Could you write out all the records once more, exactly?

DATASET CONTENT =>
§ §
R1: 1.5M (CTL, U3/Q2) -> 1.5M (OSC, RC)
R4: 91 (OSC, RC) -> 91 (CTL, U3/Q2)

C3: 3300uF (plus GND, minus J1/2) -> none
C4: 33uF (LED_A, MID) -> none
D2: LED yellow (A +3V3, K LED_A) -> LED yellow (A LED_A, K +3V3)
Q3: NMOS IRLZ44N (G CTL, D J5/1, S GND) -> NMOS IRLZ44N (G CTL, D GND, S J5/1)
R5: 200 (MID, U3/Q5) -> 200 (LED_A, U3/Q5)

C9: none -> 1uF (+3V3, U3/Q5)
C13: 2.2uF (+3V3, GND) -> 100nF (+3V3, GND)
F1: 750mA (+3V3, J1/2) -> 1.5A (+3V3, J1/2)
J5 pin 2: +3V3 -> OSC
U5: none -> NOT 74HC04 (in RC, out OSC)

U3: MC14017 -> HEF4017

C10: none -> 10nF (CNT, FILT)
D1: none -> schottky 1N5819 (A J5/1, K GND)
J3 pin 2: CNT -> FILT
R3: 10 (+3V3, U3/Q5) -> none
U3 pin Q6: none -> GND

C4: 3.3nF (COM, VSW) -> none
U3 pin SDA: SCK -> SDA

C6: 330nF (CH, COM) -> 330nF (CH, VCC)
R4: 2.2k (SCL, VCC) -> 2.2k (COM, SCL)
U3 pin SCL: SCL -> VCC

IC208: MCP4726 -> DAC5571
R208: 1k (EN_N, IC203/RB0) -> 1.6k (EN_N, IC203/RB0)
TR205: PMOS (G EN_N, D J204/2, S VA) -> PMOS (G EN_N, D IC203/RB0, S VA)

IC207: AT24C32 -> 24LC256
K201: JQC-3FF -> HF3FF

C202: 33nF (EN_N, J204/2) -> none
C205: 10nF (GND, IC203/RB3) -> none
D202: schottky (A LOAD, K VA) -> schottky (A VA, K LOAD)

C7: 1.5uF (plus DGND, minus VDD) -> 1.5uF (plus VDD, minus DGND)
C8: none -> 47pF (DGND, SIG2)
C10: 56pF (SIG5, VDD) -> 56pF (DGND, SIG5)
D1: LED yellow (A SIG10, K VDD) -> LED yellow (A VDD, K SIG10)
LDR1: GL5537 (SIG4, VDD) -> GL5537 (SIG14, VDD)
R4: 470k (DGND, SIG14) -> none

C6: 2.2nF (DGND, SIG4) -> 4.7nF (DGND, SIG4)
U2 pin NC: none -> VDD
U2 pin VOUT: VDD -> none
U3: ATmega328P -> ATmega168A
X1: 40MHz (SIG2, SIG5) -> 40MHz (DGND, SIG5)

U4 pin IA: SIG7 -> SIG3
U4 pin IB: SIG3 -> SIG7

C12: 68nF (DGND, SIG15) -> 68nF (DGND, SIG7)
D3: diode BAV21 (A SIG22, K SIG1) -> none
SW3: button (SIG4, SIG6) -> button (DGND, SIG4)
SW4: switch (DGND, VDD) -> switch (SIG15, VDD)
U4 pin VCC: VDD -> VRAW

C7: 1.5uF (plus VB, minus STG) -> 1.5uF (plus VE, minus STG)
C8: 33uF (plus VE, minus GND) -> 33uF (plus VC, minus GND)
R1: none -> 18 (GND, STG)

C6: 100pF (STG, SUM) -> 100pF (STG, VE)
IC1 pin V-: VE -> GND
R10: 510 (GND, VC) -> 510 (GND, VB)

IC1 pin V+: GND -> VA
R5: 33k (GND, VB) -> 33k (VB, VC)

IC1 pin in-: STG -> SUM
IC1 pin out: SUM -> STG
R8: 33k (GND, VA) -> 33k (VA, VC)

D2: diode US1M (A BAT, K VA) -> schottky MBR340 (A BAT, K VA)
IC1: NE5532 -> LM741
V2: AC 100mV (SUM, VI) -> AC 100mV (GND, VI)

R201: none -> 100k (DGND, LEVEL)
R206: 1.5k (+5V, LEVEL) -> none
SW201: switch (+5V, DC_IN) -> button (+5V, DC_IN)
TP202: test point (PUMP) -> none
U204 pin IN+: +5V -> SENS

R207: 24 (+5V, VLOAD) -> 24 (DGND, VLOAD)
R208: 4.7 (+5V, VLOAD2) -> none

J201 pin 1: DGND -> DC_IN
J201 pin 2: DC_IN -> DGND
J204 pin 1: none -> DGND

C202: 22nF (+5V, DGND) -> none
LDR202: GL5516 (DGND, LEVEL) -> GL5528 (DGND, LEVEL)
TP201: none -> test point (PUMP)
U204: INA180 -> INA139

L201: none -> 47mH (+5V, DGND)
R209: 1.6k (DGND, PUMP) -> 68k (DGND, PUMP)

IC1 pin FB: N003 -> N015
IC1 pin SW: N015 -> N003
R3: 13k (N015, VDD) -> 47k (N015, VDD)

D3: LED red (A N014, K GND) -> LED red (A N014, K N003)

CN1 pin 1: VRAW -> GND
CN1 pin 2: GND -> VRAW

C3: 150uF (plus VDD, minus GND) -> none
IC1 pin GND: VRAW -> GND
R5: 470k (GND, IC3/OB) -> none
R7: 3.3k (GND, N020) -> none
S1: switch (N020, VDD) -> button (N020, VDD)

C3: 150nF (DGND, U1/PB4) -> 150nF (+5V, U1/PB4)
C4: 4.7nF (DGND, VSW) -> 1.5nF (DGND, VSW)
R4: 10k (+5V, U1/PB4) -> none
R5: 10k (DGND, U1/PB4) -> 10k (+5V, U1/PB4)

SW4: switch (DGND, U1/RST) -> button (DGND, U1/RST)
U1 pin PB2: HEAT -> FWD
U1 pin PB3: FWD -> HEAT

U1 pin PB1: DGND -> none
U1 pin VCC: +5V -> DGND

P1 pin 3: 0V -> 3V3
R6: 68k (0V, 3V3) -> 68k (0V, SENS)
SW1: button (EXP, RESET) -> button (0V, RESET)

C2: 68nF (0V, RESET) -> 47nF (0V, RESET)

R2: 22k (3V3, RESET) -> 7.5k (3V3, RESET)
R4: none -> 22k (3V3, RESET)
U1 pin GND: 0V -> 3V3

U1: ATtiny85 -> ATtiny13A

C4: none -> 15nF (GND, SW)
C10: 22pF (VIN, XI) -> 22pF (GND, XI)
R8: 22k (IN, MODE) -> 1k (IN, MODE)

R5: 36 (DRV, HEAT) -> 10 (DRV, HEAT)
§ §
TASK RESULT =>
R1: 1.5M (CTL, U3/Q2) -> 1.5M (OSC, RC)
R4: 91 (OSC, RC) -> 91 (CTL, U3/Q2)

C3: 3300uF (plus GND, minus J1/2) -> none
C4: 33uF (LED_A, MID) -> none
D2: LED yellow (A +3V3, K LED_A) -> LED yellow (A LED_A, K +3V3)
Q3: NMOS IRLZ44N (G CTL, D J5/1, S GND) -> NMOS IRLZ44N (G CTL, D GND, S J5/1)
R5: 200 (MID, U3/Q5) -> 200 (LED_A, U3/Q5)

C9: none -> 1uF (+3V3, U3/Q5)
C13: 2.2uF (+3V3, GND) -> 100nF (+3V3, GND)
F1: 750mA (+3V3, J1/2) -> 1.5A (+3V3, J1/2)
J5 pin 2: +3V3 -> OSC
U5: none -> NOT 74HC04 (in RC, out OSC)

U3: MC14017 -> HEF4017

C10: none -> 10nF (CNT, FILT)
D1: none -> schottky 1N5819 (A J5/1, K GND)
J3 pin 2: CNT -> FILT
R3: 10 (+3V3, U3/Q5) -> none
U3 pin Q6: none -> GND

C4: 3.3nF (COM, VSW) -> none
U3 pin SDA: SCK -> SDA

C6: 330nF (CH, COM) -> 330nF (CH, VCC)
R4: 2.2k (SCL, VCC) -> 2.2k (COM, SCL)
U3 pin SCL: SCL -> VCC

IC208: MCP4726 -> DAC5571
R208: 1k (EN_N, IC203/RB0) -> 1.6k (EN_N, IC203/RB0)
TR205: PMOS (G EN_N, D J204/2, S VA) -> PMOS (G EN_N, D IC203/RB0, S VA)

IC207: AT24C32 -> 24LC256
K201: JQC-3FF -> HF3FF

C202: 33nF (EN_N, J204/2) -> none
C205: 10nF (GND, IC203/RB3) -> none
D202: schottky (A LOAD, K VA) -> schottky (A VA, K LOAD)

C7: 1.5uF (plus DGND, minus VDD) -> 1.5uF (plus VDD, minus DGND)
C8: none -> 47pF (DGND, SIG2)
C10: 56pF (SIG5, VDD) -> 56pF (DGND, SIG5)
D1: LED yellow (A SIG10, K VDD) -> LED yellow (A VDD, K SIG10)
LDR1: GL5537 (SIG4, VDD) -> GL5537 (SIG14, VDD)
R4: 470k (DGND, SIG14) -> none

C6: 2.2nF (DGND, SIG4) -> 4.7nF (DGND, SIG4)
U2 pin NC: none -> VDD
U2 pin VOUT: VDD -> none
U3: ATmega328P -> ATmega168A
X1: 40MHz (SIG2, SIG5) -> 40MHz (DGND, SIG5)

U4 pin IA: SIG7 -> SIG3
U4 pin IB: SIG3 -> SIG7

C12: 68nF (DGND, SIG15) -> 68nF (DGND, SIG7)
D3: diode BAV21 (A SIG22, K SIG1) -> none
SW3: button (SIG4, SIG6) -> button (DGND, SIG4)
SW4: switch (DGND, VDD) -> switch (SIG15, VDD)
U4 pin VCC: VDD -> VRAW

C7: 1.5uF (plus VB, minus STG) -> 1.5uF (plus VE, minus STG)
C8: 33uF (plus VE, minus GND) -> 33uF (plus VC, minus GND)
R1: none -> 18 (GND, STG)

C6: 100pF (STG, SUM) -> 100pF (STG, VE)
IC1 pin V-: VE -> GND
R10: 510 (GND, VC) -> 510 (GND, VB)

IC1 pin V+: GND -> VA
R5: 33k (GND, VB) -> 33k (VB, VC)

IC1 pin in-: STG -> SUM
IC1 pin out: SUM -> STG
R8: 33k (GND, VA) -> 33k (VA, VC)

D2: diode US1M (A BAT, K VA) -> schottky MBR340 (A BAT, K VA)
IC1: NE5532 -> LM741
V2: AC 100mV (SUM, VI) -> AC 100mV (GND, VI)

R201: none -> 100k (DGND, LEVEL)
R206: 1.5k (+5V, LEVEL) -> none
SW201: switch (+5V, DC_IN) -> button (+5V, DC_IN)
TP202: test point (PUMP) -> none
U204 pin IN+: +5V -> SENS

R207: 24 (+5V, VLOAD) -> 24 (DGND, VLOAD)
R208: 4.7 (+5V, VLOAD2) -> none

J201 pin 1: DGND -> DC_IN
J201 pin 2: DC_IN -> DGND
J204 pin 1: none -> DGND

C202: 22nF (+5V, DGND) -> none
LDR202: GL5516 (DGND, LEVEL) -> GL5528 (DGND, LEVEL)
TP201: none -> test point (PUMP)
U204: INA180 -> INA139

L201: none -> 47mH (+5V, DGND)
R209: 1.6k (DGND, PUMP) -> 68k (DGND, PUMP)

IC1 pin FB: N003 -> N015
IC1 pin SW: N015 -> N003
R3: 13k (N015, VDD) -> 47k (N015, VDD)

D3: LED red (A N014, K GND) -> LED red (A N014, K N003)

CN1 pin 1: VRAW -> GND
CN1 pin 2: GND -> VRAW

C3: 150uF (plus VDD, minus GND) -> none
IC1 pin GND: VRAW -> GND
R5: 470k (GND, IC3/OB) -> none
R7: 3.3k (GND, N020) -> none
S1: switch (N020, VDD) -> button (N020, VDD)

C3: 150nF (DGND, U1/PB4) -> 150nF (+5V, U1/PB4)
C4: 4.7nF (DGND, VSW) -> 1.5nF (DGND, VSW)
R4: 10k (+5V, U1/PB4) -> none
R5: 10k (DGND, U1/PB4) -> 10k (+5V, U1/PB4)

SW4: switch (DGND, U1/RST) -> button (DGND, U1/RST)
U1 pin PB2: HEAT -> FWD
U1 pin PB3: FWD -> HEAT

U1 pin PB1: DGND -> none
U1 pin VCC: +5V -> DGND

P1 pin 3: 0V -> 3V3
R6: 68k (0V, 3V3) -> 68k (0V, SENS)
SW1: button (EXP, RESET) -> button (0V, RESET)

C2: 68nF (0V, RESET) -> 47nF (0V, RESET)

R2: 22k (3V3, RESET) -> 7.5k (3V3, RESET)
R4: none -> 22k (3V3, RESET)
U1 pin GND: 0V -> 3V3

U1: ATtiny85 -> ATtiny13A

C4: none -> 15nF (GND, SW)
C10: 22pF (VIN, XI) -> 22pF (GND, XI)
R8: 22k (IN, MODE) -> 1k (IN, MODE)

R5: 36 (DRV, HEAT) -> 10 (DRV, HEAT)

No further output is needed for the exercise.